[Jouw opdracht]
Schrijf alle regels hieronder woord voor woord over en laat daarbij de afbeeldingen weg.
########
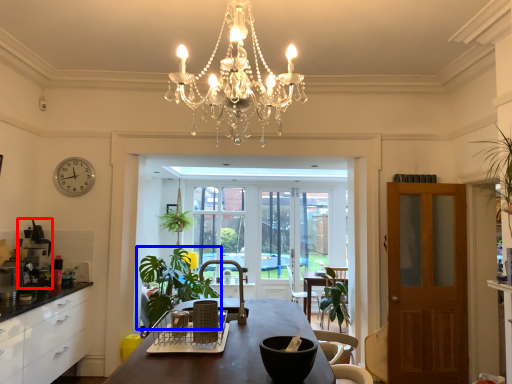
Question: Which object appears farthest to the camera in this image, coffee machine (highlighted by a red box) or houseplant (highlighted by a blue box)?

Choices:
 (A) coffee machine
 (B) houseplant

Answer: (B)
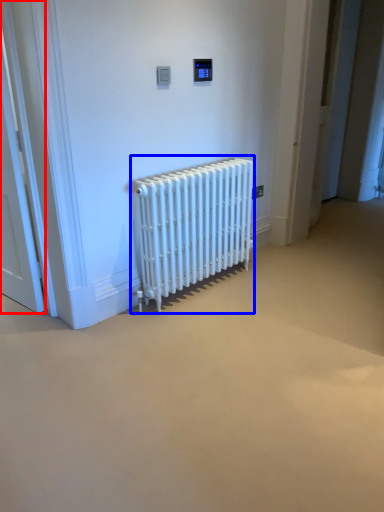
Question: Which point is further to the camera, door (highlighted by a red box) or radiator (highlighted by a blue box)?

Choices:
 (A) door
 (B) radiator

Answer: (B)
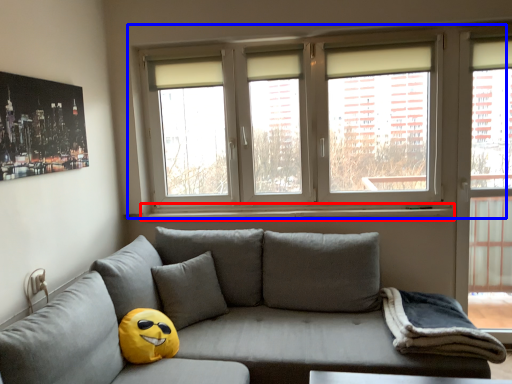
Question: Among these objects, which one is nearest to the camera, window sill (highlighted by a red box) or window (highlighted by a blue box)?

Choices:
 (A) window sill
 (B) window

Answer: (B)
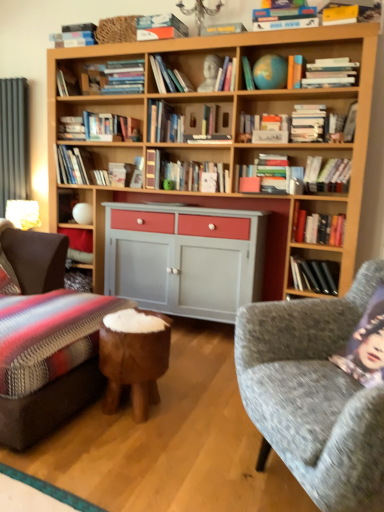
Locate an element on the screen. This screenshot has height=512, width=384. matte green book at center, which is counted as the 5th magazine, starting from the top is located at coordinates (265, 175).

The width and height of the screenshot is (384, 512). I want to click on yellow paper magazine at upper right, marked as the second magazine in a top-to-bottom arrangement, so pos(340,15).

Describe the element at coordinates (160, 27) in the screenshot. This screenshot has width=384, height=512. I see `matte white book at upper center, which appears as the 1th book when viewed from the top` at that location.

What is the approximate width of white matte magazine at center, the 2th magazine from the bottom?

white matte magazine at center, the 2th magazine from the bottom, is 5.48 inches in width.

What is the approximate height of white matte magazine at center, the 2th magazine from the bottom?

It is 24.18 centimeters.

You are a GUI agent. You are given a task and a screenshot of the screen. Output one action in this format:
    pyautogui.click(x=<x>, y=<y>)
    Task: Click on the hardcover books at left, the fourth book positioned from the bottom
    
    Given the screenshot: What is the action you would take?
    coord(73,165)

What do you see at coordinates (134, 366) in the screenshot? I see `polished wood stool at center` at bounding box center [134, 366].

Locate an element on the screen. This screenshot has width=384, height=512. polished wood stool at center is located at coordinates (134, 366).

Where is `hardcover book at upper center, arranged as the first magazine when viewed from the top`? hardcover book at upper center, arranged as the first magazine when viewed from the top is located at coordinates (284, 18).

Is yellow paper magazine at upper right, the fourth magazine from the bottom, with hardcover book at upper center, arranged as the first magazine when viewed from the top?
########
[Resultaat oefening]
Question: Which object appears farthest to the camera in this image, coffee machine (highlighted by a red box) or houseplant (highlighted by a blue box)?

Choices:
 (A) coffee machine
 (B) houseplant

Answer: (B)
Question: Which point is further to the camera, door (highlighted by a red box) or radiator (highlighted by a blue box)?

Choices:
 (A) door
 (B) radiator

Answer: (B)
Question: Among these objects, which one is nearest to the camera, window sill (highlighted by a red box) or window (highlighted by a blue box)?

Choices:
 (A) window sill
 (B) window

Answer: (B)
Locate an element on the screen. This screenshot has height=512, width=384. matte green book at center, which is counted as the 5th magazine, starting from the top is located at coordinates (265, 175).

The width and height of the screenshot is (384, 512). I want to click on yellow paper magazine at upper right, marked as the second magazine in a top-to-bottom arrangement, so pos(340,15).

Describe the element at coordinates (160, 27) in the screenshot. This screenshot has width=384, height=512. I see `matte white book at upper center, which appears as the 1th book when viewed from the top` at that location.

What is the approximate width of white matte magazine at center, the 2th magazine from the bottom?

white matte magazine at center, the 2th magazine from the bottom, is 5.48 inches in width.

What is the approximate height of white matte magazine at center, the 2th magazine from the bottom?

It is 24.18 centimeters.

You are a GUI agent. You are given a task and a screenshot of the screen. Output one action in this format:
    pyautogui.click(x=<x>, y=<y>)
    Task: Click on the hardcover books at left, the fourth book positioned from the bottom
    
    Given the screenshot: What is the action you would take?
    coord(73,165)

What do you see at coordinates (134, 366) in the screenshot? I see `polished wood stool at center` at bounding box center [134, 366].

Locate an element on the screen. This screenshot has width=384, height=512. polished wood stool at center is located at coordinates (134, 366).

Where is `hardcover book at upper center, arranged as the first magazine when viewed from the top`? hardcover book at upper center, arranged as the first magazine when viewed from the top is located at coordinates (284, 18).

Is yellow paper magazine at upper right, the fourth magazine from the bottom, with hardcover book at upper center, arranged as the first magazine when viewed from the top?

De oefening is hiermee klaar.